● ASSIGNED TASK: Every line below that has "rotated" in it should be copied.

● RECORDS SHOWN:

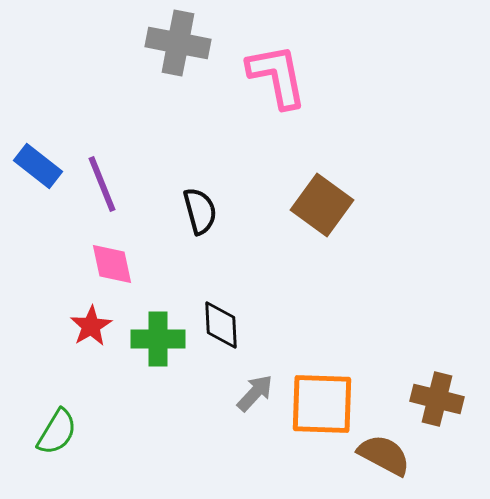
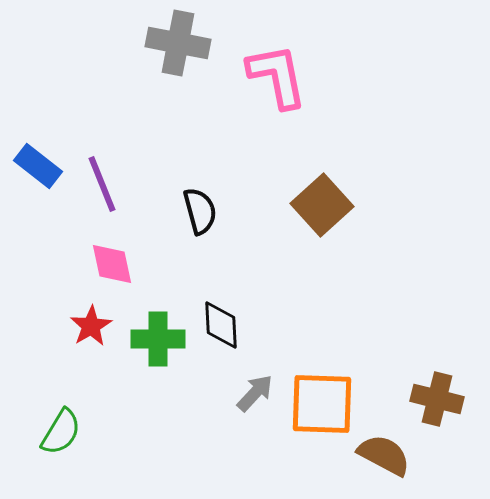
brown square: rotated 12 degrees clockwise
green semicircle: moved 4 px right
--
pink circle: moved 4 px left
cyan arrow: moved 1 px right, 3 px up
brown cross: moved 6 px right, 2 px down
...
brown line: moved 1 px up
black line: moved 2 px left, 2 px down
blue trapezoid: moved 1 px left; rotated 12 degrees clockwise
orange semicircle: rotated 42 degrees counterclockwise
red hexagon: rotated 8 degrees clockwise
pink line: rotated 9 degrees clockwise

● SOLUTION TO THIS PROBLEM:
brown square: rotated 12 degrees clockwise
blue trapezoid: moved 1 px left; rotated 12 degrees clockwise
orange semicircle: rotated 42 degrees counterclockwise
red hexagon: rotated 8 degrees clockwise
pink line: rotated 9 degrees clockwise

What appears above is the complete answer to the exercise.